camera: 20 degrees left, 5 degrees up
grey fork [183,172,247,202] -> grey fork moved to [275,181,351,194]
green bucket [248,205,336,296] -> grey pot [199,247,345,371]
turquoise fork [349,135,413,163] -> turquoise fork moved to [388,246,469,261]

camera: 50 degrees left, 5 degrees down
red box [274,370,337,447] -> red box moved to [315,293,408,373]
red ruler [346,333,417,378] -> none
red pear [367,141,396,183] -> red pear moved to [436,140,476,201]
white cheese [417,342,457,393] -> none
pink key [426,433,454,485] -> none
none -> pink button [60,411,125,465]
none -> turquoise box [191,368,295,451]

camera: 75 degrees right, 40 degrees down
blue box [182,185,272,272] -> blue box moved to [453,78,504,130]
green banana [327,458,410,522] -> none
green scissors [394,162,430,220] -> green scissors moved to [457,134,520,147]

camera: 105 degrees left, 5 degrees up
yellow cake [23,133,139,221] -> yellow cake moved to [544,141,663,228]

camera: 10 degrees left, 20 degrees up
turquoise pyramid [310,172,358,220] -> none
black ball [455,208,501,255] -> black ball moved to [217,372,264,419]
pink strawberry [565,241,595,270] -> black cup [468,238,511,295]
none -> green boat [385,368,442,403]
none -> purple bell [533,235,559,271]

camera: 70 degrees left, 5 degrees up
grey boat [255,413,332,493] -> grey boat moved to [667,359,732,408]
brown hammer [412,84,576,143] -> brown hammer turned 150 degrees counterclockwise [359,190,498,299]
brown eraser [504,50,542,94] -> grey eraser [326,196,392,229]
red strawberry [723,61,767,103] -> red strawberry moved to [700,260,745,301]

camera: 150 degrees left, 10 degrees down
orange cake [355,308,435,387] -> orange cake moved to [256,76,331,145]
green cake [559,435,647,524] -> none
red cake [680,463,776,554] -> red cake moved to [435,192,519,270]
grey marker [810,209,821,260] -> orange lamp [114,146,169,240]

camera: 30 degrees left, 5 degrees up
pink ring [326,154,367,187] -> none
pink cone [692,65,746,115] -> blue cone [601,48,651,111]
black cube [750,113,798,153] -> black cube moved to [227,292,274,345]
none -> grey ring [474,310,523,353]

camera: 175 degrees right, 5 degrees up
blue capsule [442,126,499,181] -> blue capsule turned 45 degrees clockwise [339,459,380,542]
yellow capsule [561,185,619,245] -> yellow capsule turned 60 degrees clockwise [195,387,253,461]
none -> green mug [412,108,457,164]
---
The full listing needs to be transcribed exactly.

camera: 20 degrees left, 5 degrees up
grey fork [183,172,247,202] -> grey fork moved to [275,181,351,194]
green bucket [248,205,336,296] -> grey pot [199,247,345,371]
turquoise fork [349,135,413,163] -> turquoise fork moved to [388,246,469,261]

camera: 50 degrees left, 5 degrees down
red box [274,370,337,447] -> red box moved to [315,293,408,373]
red ruler [346,333,417,378] -> none
red pear [367,141,396,183] -> red pear moved to [436,140,476,201]
white cheese [417,342,457,393] -> none
pink key [426,433,454,485] -> none
none -> pink button [60,411,125,465]
none -> turquoise box [191,368,295,451]

camera: 75 degrees right, 40 degrees down
blue box [182,185,272,272] -> blue box moved to [453,78,504,130]
green banana [327,458,410,522] -> none
green scissors [394,162,430,220] -> green scissors moved to [457,134,520,147]

camera: 105 degrees left, 5 degrees up
yellow cake [23,133,139,221] -> yellow cake moved to [544,141,663,228]

camera: 10 degrees left, 20 degrees up
turquoise pyramid [310,172,358,220] -> none
black ball [455,208,501,255] -> black ball moved to [217,372,264,419]
pink strawberry [565,241,595,270] -> black cup [468,238,511,295]
none -> green boat [385,368,442,403]
none -> purple bell [533,235,559,271]

camera: 70 degrees left, 5 degrees up
grey boat [255,413,332,493] -> grey boat moved to [667,359,732,408]
brown hammer [412,84,576,143] -> brown hammer turned 150 degrees counterclockwise [359,190,498,299]
brown eraser [504,50,542,94] -> grey eraser [326,196,392,229]
red strawberry [723,61,767,103] -> red strawberry moved to [700,260,745,301]

camera: 150 degrees left, 10 degrees down
orange cake [355,308,435,387] -> orange cake moved to [256,76,331,145]
green cake [559,435,647,524] -> none
red cake [680,463,776,554] -> red cake moved to [435,192,519,270]
grey marker [810,209,821,260] -> orange lamp [114,146,169,240]

camera: 30 degrees left, 5 degrees up
pink ring [326,154,367,187] -> none
pink cone [692,65,746,115] -> blue cone [601,48,651,111]
black cube [750,113,798,153] -> black cube moved to [227,292,274,345]
none -> grey ring [474,310,523,353]

camera: 175 degrees right, 5 degrees up
blue capsule [442,126,499,181] -> blue capsule turned 45 degrees clockwise [339,459,380,542]
yellow capsule [561,185,619,245] -> yellow capsule turned 60 degrees clockwise [195,387,253,461]
none -> green mug [412,108,457,164]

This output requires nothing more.